→ Task to complete: Only the lines below, from the one with "The camera went 20" through the one with "Someone carried the rotulador/marrón", are to be written out, exactly.

→ Information supplied:
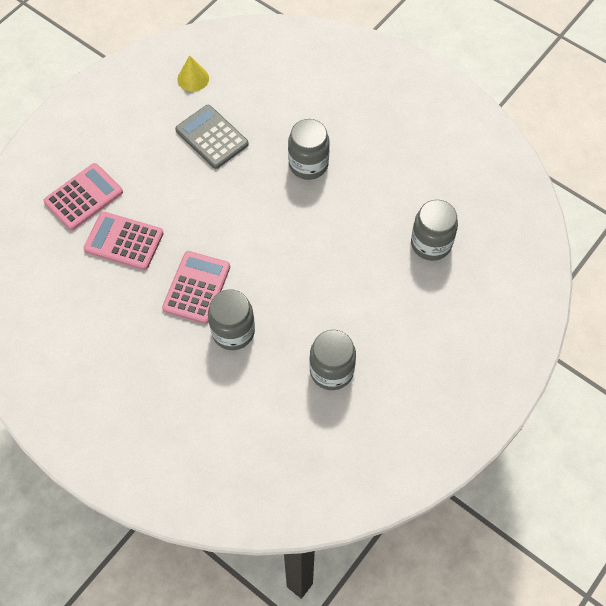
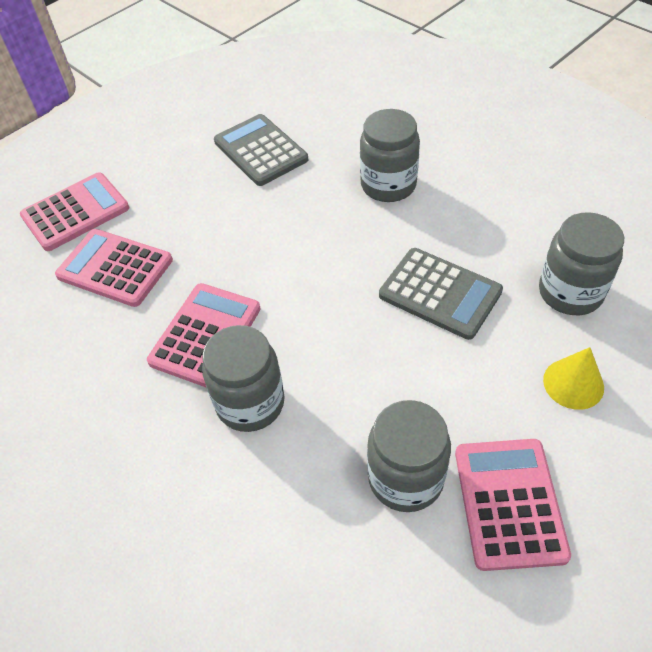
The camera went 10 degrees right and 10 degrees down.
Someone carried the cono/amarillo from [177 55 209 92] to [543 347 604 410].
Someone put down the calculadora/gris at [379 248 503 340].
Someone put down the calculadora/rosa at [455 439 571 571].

==

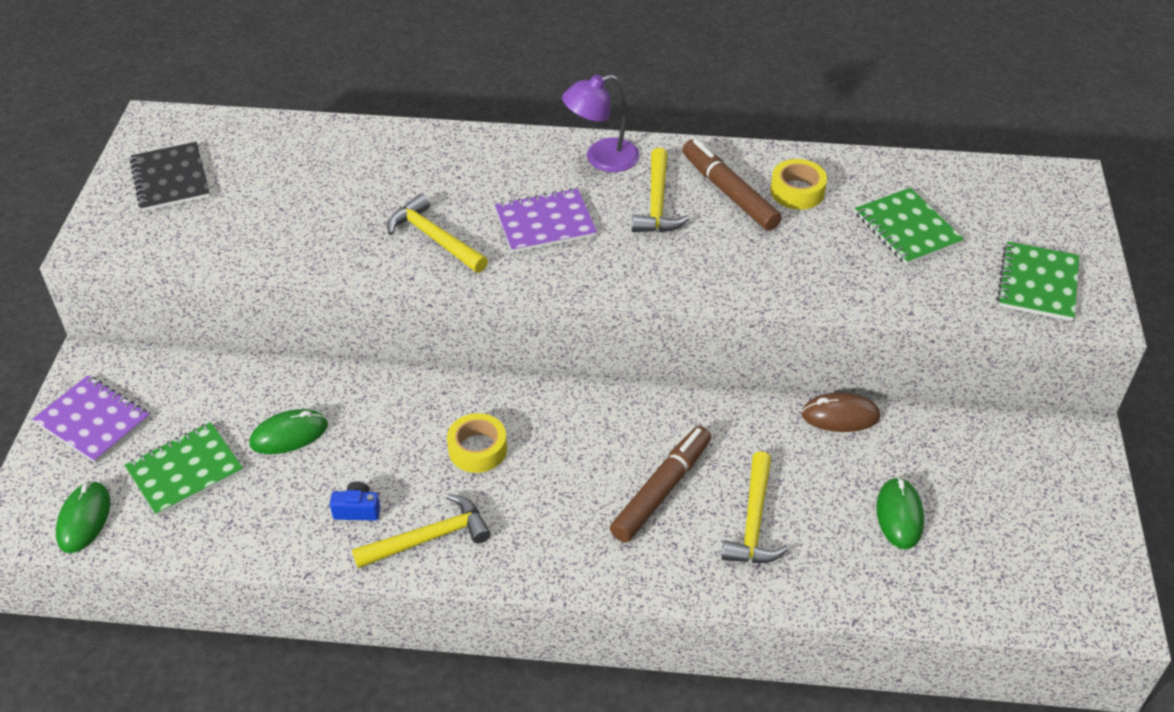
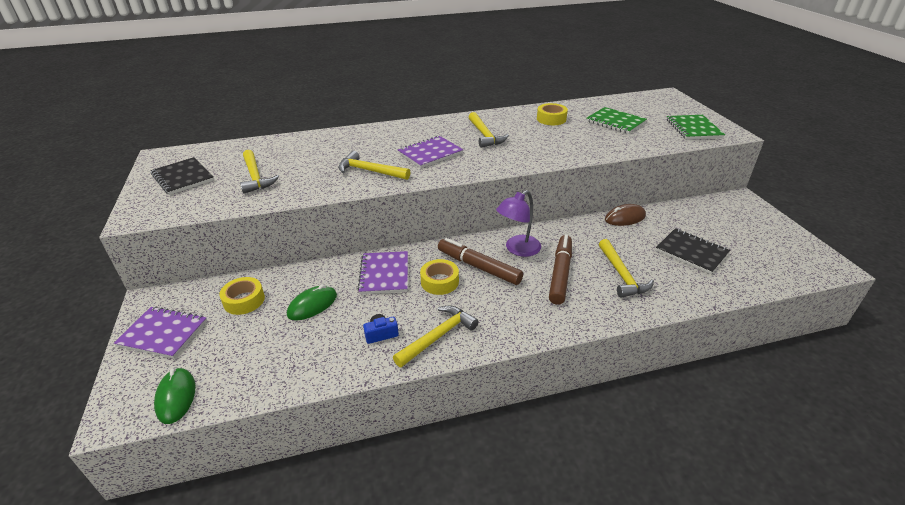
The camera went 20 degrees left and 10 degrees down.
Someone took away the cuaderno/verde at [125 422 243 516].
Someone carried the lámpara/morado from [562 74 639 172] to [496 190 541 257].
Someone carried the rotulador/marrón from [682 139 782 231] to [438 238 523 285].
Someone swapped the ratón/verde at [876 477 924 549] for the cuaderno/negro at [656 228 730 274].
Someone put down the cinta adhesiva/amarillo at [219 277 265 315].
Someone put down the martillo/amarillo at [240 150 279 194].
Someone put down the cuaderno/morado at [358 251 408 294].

→ Answer space:
The camera went 20 degrees left and 10 degrees down.
Someone took away the cuaderno/verde at [125 422 243 516].
Someone carried the lámpara/morado from [562 74 639 172] to [496 190 541 257].
Someone carried the rotulador/marrón from [682 139 782 231] to [438 238 523 285].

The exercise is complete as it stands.